Exercise task -
Switch "top-left" to "upper-left" throughout the lines below, and reproduce everything else without alteration.

─── Given data ───

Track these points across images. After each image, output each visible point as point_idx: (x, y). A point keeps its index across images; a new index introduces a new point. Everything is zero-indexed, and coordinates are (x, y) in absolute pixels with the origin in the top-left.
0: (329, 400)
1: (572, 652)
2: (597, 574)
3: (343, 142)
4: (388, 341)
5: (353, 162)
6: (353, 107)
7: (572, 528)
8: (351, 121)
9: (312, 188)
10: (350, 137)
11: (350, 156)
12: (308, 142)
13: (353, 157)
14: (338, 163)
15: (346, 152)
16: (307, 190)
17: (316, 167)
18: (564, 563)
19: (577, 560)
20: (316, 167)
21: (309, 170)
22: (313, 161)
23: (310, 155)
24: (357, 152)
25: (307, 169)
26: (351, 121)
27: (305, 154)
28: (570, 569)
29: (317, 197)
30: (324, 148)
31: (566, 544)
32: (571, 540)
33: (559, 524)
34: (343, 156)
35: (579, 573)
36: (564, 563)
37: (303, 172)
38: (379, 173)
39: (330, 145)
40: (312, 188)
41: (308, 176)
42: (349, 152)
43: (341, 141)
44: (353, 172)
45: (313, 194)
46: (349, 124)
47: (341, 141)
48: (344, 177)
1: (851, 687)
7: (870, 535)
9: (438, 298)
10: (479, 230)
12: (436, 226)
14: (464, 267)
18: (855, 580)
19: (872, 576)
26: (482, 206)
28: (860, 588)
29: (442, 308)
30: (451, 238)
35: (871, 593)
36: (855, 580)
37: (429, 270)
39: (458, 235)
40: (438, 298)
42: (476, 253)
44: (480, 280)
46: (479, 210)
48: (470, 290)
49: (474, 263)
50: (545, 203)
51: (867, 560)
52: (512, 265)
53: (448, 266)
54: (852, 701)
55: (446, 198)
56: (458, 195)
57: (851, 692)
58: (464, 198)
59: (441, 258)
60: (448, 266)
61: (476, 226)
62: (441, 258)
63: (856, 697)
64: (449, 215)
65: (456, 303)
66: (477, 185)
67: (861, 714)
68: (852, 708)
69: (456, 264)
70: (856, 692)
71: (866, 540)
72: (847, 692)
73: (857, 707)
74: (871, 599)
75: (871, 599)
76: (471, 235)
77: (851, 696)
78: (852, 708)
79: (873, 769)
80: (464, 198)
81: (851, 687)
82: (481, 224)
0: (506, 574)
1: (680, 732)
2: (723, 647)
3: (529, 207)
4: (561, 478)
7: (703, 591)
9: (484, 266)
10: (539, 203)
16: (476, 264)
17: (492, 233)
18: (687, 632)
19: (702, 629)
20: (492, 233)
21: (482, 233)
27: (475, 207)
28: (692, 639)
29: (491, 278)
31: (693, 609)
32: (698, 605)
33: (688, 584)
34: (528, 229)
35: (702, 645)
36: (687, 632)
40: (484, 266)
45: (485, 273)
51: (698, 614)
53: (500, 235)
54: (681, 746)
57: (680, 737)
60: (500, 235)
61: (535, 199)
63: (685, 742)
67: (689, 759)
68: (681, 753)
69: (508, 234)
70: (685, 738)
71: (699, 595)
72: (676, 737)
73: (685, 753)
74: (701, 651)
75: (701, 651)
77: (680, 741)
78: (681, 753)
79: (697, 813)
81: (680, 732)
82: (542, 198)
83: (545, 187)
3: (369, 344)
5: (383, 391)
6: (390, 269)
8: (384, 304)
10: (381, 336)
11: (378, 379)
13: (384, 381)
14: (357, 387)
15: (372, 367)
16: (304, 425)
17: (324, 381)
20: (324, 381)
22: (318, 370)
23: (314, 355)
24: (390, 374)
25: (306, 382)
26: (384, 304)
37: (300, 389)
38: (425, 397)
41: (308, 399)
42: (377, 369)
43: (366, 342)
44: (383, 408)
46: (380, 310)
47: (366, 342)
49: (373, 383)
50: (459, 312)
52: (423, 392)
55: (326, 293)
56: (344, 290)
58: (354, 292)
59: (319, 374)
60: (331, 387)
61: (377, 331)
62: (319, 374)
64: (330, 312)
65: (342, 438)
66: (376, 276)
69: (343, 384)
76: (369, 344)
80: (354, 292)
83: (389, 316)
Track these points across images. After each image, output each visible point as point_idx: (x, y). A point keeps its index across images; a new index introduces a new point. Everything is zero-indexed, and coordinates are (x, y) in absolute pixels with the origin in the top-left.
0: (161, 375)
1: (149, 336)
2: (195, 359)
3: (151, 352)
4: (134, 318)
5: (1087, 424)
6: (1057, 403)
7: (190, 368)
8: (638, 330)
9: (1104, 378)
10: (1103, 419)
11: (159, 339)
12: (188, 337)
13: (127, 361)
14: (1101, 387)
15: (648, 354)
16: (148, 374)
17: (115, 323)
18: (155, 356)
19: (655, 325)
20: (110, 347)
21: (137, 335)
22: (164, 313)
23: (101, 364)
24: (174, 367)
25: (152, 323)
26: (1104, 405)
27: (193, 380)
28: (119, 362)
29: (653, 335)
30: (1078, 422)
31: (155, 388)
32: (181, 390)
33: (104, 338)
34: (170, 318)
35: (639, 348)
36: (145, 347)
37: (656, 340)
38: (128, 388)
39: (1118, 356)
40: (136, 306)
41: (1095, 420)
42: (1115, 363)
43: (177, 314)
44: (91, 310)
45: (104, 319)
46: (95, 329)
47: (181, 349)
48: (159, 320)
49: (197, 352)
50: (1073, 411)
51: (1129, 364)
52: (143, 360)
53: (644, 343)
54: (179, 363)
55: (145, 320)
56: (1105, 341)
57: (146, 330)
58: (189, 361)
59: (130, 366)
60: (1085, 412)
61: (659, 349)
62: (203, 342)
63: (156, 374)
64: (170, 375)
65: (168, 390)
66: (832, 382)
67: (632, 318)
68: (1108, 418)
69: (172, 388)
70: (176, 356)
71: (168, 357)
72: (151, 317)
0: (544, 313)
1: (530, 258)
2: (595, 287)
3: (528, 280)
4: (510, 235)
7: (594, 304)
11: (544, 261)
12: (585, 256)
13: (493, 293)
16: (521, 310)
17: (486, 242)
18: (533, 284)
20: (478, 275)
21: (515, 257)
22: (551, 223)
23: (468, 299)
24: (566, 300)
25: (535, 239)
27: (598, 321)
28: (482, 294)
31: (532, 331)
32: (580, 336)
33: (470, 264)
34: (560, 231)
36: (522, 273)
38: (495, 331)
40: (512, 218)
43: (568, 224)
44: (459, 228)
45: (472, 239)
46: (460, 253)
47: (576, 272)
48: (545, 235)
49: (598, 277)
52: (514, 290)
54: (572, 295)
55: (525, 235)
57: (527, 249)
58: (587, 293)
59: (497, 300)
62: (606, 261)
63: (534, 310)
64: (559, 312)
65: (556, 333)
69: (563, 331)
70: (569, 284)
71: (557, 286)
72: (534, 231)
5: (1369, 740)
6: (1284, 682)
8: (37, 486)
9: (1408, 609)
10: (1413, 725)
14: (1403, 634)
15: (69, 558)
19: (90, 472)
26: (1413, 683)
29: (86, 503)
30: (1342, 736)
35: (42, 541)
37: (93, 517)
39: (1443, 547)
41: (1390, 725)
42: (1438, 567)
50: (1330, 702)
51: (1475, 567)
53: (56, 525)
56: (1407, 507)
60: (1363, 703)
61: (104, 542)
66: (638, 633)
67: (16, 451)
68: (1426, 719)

───

Task output -
Track these points across images. After each image, output each visible point as point_idx: (x, y). A point keeps its index across images; a new index introduces a new point. Everything is zero-indexed, and coordinates are (x, y) in absolute pixels with the origin in the upper-left.
0: (329, 400)
1: (572, 652)
2: (597, 574)
3: (343, 142)
4: (388, 341)
5: (353, 162)
6: (353, 107)
7: (572, 528)
8: (351, 121)
9: (312, 188)
10: (350, 137)
11: (350, 156)
12: (308, 142)
13: (353, 157)
14: (338, 163)
15: (346, 152)
16: (307, 190)
17: (316, 167)
18: (564, 563)
19: (577, 560)
20: (316, 167)
21: (309, 170)
22: (313, 161)
23: (310, 155)
24: (357, 152)
25: (307, 169)
26: (351, 121)
27: (305, 154)
28: (570, 569)
29: (317, 197)
30: (324, 148)
31: (566, 544)
32: (571, 540)
33: (559, 524)
34: (343, 156)
35: (579, 573)
36: (564, 563)
37: (303, 172)
38: (379, 173)
39: (330, 145)
40: (312, 188)
41: (308, 176)
42: (349, 152)
43: (341, 141)
44: (353, 172)
45: (313, 194)
46: (349, 124)
47: (341, 141)
48: (344, 177)
1: (851, 687)
7: (870, 535)
9: (438, 298)
10: (479, 230)
12: (436, 226)
14: (464, 267)
18: (855, 580)
19: (872, 576)
26: (482, 206)
28: (860, 588)
29: (442, 308)
30: (451, 238)
35: (871, 593)
36: (855, 580)
37: (429, 270)
39: (458, 235)
40: (438, 298)
42: (476, 253)
44: (480, 280)
46: (479, 210)
48: (470, 290)
49: (474, 263)
50: (545, 203)
51: (867, 560)
52: (512, 265)
53: (448, 266)
54: (852, 701)
55: (446, 198)
56: (458, 195)
57: (851, 692)
58: (464, 198)
59: (441, 258)
60: (448, 266)
61: (476, 226)
62: (441, 258)
63: (856, 697)
64: (449, 215)
65: (456, 303)
66: (477, 185)
67: (861, 714)
68: (852, 708)
69: (456, 264)
70: (856, 692)
71: (866, 540)
72: (847, 692)
73: (857, 707)
74: (871, 599)
75: (871, 599)
76: (471, 235)
77: (851, 696)
78: (852, 708)
79: (873, 769)
80: (464, 198)
81: (851, 687)
82: (481, 224)
0: (506, 574)
1: (680, 732)
2: (723, 647)
3: (529, 207)
4: (561, 478)
7: (703, 591)
9: (484, 266)
10: (539, 203)
16: (476, 264)
17: (492, 233)
18: (687, 632)
19: (702, 629)
20: (492, 233)
21: (482, 233)
27: (475, 207)
28: (692, 639)
29: (491, 278)
31: (693, 609)
32: (698, 605)
33: (688, 584)
34: (528, 229)
35: (702, 645)
36: (687, 632)
40: (484, 266)
45: (485, 273)
51: (698, 614)
53: (500, 235)
54: (681, 746)
57: (680, 737)
60: (500, 235)
61: (535, 199)
63: (685, 742)
67: (689, 759)
68: (681, 753)
69: (508, 234)
70: (685, 738)
71: (699, 595)
72: (676, 737)
73: (685, 753)
74: (701, 651)
75: (701, 651)
77: (680, 741)
78: (681, 753)
79: (697, 813)
81: (680, 732)
82: (542, 198)
83: (545, 187)
3: (369, 344)
5: (383, 391)
6: (390, 269)
8: (384, 304)
10: (381, 336)
11: (378, 379)
13: (384, 381)
14: (357, 387)
15: (372, 367)
16: (304, 425)
17: (324, 381)
20: (324, 381)
22: (318, 370)
23: (314, 355)
24: (390, 374)
25: (306, 382)
26: (384, 304)
37: (300, 389)
38: (425, 397)
41: (308, 399)
42: (377, 369)
43: (366, 342)
44: (383, 408)
46: (380, 310)
47: (366, 342)
49: (373, 383)
50: (459, 312)
52: (423, 392)
55: (326, 293)
56: (344, 290)
58: (354, 292)
59: (319, 374)
60: (331, 387)
61: (377, 331)
62: (319, 374)
64: (330, 312)
65: (342, 438)
66: (376, 276)
69: (343, 384)
76: (369, 344)
80: (354, 292)
83: (389, 316)
Track these points across images. After each image, output each visible point as point_idx: (x, y). A point keeps its index across images; a new index introduces a new point. Everything is zero-indexed, and coordinates are (x, y) in absolute pixels with the origin in the upper-left.
0: (161, 375)
1: (149, 336)
2: (195, 359)
3: (151, 352)
4: (134, 318)
5: (1087, 424)
6: (1057, 403)
7: (190, 368)
8: (638, 330)
9: (1104, 378)
10: (1103, 419)
11: (159, 339)
12: (188, 337)
13: (127, 361)
14: (1101, 387)
15: (648, 354)
16: (148, 374)
17: (115, 323)
18: (155, 356)
19: (655, 325)
20: (110, 347)
21: (137, 335)
22: (164, 313)
23: (101, 364)
24: (174, 367)
25: (152, 323)
26: (1104, 405)
27: (193, 380)
28: (119, 362)
29: (653, 335)
30: (1078, 422)
31: (155, 388)
32: (181, 390)
33: (104, 338)
34: (170, 318)
35: (639, 348)
36: (145, 347)
37: (656, 340)
38: (128, 388)
39: (1118, 356)
40: (136, 306)
41: (1095, 420)
42: (1115, 363)
43: (177, 314)
44: (91, 310)
45: (104, 319)
46: (95, 329)
47: (181, 349)
48: (159, 320)
49: (197, 352)
50: (1073, 411)
51: (1129, 364)
52: (143, 360)
53: (644, 343)
54: (179, 363)
55: (145, 320)
56: (1105, 341)
57: (146, 330)
58: (189, 361)
59: (130, 366)
60: (1085, 412)
61: (659, 349)
62: (203, 342)
63: (156, 374)
64: (170, 375)
65: (168, 390)
66: (832, 382)
67: (632, 318)
68: (1108, 418)
69: (172, 388)
70: (176, 356)
71: (168, 357)
72: (151, 317)
0: (544, 313)
1: (530, 258)
2: (595, 287)
3: (528, 280)
4: (510, 235)
7: (594, 304)
11: (544, 261)
12: (585, 256)
13: (493, 293)
16: (521, 310)
17: (486, 242)
18: (533, 284)
20: (478, 275)
21: (515, 257)
22: (551, 223)
23: (468, 299)
24: (566, 300)
25: (535, 239)
27: (598, 321)
28: (482, 294)
31: (532, 331)
32: (580, 336)
33: (470, 264)
34: (560, 231)
36: (522, 273)
38: (495, 331)
40: (512, 218)
43: (568, 224)
44: (459, 228)
45: (472, 239)
46: (460, 253)
47: (576, 272)
48: (545, 235)
49: (598, 277)
52: (514, 290)
54: (572, 295)
55: (525, 235)
57: (527, 249)
58: (587, 293)
59: (497, 300)
62: (606, 261)
63: (534, 310)
64: (559, 312)
65: (556, 333)
69: (563, 331)
70: (569, 284)
71: (557, 286)
72: (534, 231)
5: (1369, 740)
6: (1284, 682)
8: (37, 486)
9: (1408, 609)
10: (1413, 725)
14: (1403, 634)
15: (69, 558)
19: (90, 472)
26: (1413, 683)
29: (86, 503)
30: (1342, 736)
35: (42, 541)
37: (93, 517)
39: (1443, 547)
41: (1390, 725)
42: (1438, 567)
50: (1330, 702)
51: (1475, 567)
53: (56, 525)
56: (1407, 507)
60: (1363, 703)
61: (104, 542)
66: (638, 633)
67: (16, 451)
68: (1426, 719)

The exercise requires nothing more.